Task instructions ->
Nothing but the lines from the top of the following entries through the line with "SONAR pin ECHO: D6 -> A1" should be printed, exactly as they are.

Exercise inputs ->
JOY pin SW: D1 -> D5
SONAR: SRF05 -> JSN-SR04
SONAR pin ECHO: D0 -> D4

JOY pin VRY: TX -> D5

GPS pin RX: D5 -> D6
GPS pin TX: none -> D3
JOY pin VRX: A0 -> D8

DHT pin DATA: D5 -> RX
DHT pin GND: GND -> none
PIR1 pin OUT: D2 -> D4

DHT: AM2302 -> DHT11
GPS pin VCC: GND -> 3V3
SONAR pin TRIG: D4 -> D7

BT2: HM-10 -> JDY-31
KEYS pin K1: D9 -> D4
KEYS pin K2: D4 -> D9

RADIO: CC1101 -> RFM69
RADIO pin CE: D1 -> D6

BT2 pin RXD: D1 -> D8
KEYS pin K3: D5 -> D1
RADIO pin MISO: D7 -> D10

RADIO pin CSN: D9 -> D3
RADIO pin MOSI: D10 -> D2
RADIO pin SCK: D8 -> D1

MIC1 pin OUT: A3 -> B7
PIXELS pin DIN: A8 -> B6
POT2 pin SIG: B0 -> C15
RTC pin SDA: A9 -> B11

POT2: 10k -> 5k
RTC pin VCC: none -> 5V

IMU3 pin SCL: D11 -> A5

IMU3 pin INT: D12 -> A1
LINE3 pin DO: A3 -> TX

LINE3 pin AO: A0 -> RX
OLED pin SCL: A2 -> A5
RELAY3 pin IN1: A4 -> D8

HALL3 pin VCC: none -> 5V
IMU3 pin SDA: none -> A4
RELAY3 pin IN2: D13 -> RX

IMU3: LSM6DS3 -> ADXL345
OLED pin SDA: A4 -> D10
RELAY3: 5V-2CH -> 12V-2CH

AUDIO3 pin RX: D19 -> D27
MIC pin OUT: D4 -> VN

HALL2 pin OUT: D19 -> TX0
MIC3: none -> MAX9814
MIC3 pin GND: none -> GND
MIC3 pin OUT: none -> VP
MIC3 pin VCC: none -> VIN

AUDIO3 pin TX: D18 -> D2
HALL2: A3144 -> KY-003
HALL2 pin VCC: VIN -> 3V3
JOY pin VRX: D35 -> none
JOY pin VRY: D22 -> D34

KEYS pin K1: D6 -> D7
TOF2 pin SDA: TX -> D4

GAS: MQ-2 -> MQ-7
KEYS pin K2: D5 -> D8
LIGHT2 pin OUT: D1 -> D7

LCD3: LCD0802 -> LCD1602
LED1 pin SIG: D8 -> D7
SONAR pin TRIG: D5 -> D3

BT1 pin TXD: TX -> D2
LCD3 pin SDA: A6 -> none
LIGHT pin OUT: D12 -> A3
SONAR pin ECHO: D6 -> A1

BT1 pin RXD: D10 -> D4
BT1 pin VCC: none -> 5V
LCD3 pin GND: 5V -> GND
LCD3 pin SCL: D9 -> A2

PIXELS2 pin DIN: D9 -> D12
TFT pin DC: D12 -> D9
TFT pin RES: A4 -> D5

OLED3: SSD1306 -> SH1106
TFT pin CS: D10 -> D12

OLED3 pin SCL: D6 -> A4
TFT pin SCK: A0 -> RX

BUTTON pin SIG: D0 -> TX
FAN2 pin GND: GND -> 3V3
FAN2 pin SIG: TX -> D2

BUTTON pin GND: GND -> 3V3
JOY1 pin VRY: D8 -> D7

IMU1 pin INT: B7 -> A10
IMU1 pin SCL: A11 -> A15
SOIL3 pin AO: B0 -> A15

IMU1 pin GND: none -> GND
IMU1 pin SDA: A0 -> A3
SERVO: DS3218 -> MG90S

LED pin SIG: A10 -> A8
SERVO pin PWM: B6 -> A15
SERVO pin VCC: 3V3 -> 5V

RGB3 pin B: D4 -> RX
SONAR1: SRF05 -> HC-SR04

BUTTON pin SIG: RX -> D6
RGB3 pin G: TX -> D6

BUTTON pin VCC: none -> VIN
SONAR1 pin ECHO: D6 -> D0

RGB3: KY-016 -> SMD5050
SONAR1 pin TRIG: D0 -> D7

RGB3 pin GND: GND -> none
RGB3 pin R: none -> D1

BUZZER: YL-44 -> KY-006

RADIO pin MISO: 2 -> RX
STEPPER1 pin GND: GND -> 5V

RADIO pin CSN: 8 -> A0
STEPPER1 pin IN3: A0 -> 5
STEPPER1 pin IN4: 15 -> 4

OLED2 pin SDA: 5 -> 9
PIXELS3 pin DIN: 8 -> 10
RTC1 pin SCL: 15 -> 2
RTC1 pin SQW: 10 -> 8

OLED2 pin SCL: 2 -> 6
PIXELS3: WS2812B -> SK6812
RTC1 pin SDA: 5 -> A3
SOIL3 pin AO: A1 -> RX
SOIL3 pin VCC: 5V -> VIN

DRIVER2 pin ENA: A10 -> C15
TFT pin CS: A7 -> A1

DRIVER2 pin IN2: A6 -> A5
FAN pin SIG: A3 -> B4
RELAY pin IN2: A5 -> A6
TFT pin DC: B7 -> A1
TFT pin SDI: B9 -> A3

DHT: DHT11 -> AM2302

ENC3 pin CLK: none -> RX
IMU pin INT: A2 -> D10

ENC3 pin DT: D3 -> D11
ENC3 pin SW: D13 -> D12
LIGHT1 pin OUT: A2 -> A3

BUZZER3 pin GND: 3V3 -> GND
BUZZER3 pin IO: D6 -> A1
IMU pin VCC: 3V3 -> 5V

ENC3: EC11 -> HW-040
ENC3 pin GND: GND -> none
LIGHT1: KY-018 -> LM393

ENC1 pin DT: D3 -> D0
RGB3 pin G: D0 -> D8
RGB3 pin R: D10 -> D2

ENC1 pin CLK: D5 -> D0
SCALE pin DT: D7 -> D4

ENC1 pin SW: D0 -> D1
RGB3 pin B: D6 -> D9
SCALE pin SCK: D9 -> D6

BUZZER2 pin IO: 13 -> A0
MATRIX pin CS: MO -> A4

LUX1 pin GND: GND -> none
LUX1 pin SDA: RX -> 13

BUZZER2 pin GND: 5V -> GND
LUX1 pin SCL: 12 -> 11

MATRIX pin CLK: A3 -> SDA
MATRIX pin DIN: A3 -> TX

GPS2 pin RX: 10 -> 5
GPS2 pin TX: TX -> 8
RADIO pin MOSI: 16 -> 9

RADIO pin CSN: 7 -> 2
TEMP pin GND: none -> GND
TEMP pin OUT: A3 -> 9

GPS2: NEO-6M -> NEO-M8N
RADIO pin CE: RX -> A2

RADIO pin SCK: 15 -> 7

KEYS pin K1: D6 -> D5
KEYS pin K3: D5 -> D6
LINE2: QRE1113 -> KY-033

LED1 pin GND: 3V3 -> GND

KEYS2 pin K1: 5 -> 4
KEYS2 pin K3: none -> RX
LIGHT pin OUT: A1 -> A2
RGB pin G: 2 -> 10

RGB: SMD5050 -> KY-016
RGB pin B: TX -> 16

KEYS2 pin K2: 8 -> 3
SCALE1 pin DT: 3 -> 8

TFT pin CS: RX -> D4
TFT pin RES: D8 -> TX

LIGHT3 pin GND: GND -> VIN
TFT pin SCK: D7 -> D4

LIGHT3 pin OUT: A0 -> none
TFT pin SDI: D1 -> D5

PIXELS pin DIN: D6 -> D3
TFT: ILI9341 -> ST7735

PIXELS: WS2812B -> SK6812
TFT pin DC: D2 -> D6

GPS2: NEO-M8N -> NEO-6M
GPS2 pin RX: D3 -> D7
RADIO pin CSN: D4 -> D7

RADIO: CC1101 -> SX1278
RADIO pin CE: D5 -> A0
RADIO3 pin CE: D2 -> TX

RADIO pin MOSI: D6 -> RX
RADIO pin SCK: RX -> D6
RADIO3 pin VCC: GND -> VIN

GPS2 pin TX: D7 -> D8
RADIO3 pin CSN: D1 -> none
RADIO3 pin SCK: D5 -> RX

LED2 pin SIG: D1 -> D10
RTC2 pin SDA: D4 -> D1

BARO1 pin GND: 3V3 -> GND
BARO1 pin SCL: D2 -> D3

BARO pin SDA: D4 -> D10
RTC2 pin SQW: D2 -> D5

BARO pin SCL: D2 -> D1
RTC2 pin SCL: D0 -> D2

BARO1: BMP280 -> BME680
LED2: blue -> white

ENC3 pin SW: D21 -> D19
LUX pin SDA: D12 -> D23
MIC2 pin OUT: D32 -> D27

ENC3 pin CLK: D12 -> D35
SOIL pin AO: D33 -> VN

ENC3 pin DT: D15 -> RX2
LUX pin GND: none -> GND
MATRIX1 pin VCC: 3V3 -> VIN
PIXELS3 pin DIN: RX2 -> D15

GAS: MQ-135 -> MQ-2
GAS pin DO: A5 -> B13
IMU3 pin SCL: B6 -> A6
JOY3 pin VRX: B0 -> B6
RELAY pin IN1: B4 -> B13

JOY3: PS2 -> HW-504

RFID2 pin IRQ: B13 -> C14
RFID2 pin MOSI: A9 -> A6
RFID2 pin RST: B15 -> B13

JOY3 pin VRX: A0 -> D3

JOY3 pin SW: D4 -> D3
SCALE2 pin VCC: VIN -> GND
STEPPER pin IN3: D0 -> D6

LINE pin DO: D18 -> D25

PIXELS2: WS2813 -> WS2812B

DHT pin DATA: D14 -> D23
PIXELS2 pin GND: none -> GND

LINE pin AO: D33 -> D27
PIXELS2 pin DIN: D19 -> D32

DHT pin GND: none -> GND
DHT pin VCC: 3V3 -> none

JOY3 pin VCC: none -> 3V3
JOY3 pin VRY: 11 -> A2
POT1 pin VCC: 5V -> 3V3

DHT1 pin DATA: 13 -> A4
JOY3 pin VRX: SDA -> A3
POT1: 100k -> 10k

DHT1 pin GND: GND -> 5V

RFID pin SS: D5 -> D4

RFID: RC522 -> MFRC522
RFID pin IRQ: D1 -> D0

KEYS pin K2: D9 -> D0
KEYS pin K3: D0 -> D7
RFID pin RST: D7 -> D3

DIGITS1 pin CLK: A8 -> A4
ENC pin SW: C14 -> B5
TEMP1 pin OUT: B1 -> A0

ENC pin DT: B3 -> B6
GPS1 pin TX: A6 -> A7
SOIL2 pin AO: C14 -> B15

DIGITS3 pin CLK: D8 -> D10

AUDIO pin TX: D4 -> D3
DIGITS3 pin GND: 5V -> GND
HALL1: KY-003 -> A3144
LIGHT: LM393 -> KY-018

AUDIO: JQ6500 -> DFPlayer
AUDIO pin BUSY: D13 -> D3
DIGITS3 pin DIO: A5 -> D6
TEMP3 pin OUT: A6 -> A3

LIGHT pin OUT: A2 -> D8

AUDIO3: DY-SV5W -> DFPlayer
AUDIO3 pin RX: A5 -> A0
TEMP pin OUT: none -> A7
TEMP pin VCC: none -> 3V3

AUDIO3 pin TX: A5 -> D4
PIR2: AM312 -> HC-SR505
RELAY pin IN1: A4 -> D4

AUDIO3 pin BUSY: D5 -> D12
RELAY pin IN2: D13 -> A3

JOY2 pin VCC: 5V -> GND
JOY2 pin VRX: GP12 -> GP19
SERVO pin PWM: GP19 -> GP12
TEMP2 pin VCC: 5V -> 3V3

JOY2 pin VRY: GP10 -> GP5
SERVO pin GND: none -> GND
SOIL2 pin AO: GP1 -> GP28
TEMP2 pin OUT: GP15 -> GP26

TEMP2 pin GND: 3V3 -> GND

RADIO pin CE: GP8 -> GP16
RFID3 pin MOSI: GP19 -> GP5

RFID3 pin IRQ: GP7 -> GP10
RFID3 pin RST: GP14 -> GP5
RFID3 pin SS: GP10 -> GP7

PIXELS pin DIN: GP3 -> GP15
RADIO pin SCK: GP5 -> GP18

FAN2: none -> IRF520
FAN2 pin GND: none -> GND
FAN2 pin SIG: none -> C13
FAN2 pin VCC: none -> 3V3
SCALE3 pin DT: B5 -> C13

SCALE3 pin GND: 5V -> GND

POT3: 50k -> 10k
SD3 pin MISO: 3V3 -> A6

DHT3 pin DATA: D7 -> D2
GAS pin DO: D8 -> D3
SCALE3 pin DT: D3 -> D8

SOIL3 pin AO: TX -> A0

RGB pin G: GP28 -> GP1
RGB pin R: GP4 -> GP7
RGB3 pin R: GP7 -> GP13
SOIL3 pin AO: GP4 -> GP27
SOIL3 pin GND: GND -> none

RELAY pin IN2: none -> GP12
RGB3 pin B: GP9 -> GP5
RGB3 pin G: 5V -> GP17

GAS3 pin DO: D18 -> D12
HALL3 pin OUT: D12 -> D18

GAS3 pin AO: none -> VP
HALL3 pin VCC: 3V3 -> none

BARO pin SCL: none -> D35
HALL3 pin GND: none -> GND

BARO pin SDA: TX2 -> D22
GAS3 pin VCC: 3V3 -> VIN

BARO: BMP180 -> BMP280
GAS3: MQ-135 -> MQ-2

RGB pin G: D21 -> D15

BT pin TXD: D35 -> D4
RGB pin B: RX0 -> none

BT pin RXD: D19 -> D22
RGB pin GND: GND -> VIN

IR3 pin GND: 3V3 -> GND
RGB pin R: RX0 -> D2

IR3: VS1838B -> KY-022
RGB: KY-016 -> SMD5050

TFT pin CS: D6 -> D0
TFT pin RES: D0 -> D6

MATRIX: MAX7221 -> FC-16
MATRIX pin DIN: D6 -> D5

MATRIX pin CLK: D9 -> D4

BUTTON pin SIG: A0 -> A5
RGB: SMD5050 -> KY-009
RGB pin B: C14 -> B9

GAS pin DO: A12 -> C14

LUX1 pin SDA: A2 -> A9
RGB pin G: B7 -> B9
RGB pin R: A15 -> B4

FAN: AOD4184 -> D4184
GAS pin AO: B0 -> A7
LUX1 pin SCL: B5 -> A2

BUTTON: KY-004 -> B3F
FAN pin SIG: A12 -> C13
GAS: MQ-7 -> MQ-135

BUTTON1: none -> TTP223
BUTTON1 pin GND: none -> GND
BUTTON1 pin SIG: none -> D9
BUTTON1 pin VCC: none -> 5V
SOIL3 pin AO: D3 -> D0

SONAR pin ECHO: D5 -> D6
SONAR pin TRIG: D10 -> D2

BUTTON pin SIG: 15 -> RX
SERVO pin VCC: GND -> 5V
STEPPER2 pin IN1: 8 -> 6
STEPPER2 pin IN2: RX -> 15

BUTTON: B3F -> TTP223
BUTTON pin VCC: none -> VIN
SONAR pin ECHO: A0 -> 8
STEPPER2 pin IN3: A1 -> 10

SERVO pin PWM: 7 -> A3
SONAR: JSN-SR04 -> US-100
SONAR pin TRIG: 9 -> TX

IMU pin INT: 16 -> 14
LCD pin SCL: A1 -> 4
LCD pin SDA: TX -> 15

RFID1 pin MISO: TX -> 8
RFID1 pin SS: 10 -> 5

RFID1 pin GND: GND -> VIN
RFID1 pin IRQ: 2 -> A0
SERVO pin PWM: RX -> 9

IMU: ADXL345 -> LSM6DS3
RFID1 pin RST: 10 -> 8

Task response ->
JOY pin SW: D1 -> D5
SONAR: SRF05 -> JSN-SR04
SONAR pin ECHO: D0 -> D4

JOY pin VRY: TX -> D5

GPS pin RX: D5 -> D6
GPS pin TX: none -> D3
JOY pin VRX: A0 -> D8

DHT pin DATA: D5 -> RX
DHT pin GND: GND -> none
PIR1 pin OUT: D2 -> D4

DHT: AM2302 -> DHT11
GPS pin VCC: GND -> 3V3
SONAR pin TRIG: D4 -> D7

BT2: HM-10 -> JDY-31
KEYS pin K1: D9 -> D4
KEYS pin K2: D4 -> D9

RADIO: CC1101 -> RFM69
RADIO pin CE: D1 -> D6

BT2 pin RXD: D1 -> D8
KEYS pin K3: D5 -> D1
RADIO pin MISO: D7 -> D10

RADIO pin CSN: D9 -> D3
RADIO pin MOSI: D10 -> D2
RADIO pin SCK: D8 -> D1

MIC1 pin OUT: A3 -> B7
PIXELS pin DIN: A8 -> B6
POT2 pin SIG: B0 -> C15
RTC pin SDA: A9 -> B11

POT2: 10k -> 5k
RTC pin VCC: none -> 5V

IMU3 pin SCL: D11 -> A5

IMU3 pin INT: D12 -> A1
LINE3 pin DO: A3 -> TX

LINE3 pin AO: A0 -> RX
OLED pin SCL: A2 -> A5
RELAY3 pin IN1: A4 -> D8

HALL3 pin VCC: none -> 5V
IMU3 pin SDA: none -> A4
RELAY3 pin IN2: D13 -> RX

IMU3: LSM6DS3 -> ADXL345
OLED pin SDA: A4 -> D10
RELAY3: 5V-2CH -> 12V-2CH

AUDIO3 pin RX: D19 -> D27
MIC pin OUT: D4 -> VN

HALL2 pin OUT: D19 -> TX0
MIC3: none -> MAX9814
MIC3 pin GND: none -> GND
MIC3 pin OUT: none -> VP
MIC3 pin VCC: none -> VIN

AUDIO3 pin TX: D18 -> D2
HALL2: A3144 -> KY-003
HALL2 pin VCC: VIN -> 3V3
JOY pin VRX: D35 -> none
JOY pin VRY: D22 -> D34

KEYS pin K1: D6 -> D7
TOF2 pin SDA: TX -> D4

GAS: MQ-2 -> MQ-7
KEYS pin K2: D5 -> D8
LIGHT2 pin OUT: D1 -> D7

LCD3: LCD0802 -> LCD1602
LED1 pin SIG: D8 -> D7
SONAR pin TRIG: D5 -> D3

BT1 pin TXD: TX -> D2
LCD3 pin SDA: A6 -> none
LIGHT pin OUT: D12 -> A3
SONAR pin ECHO: D6 -> A1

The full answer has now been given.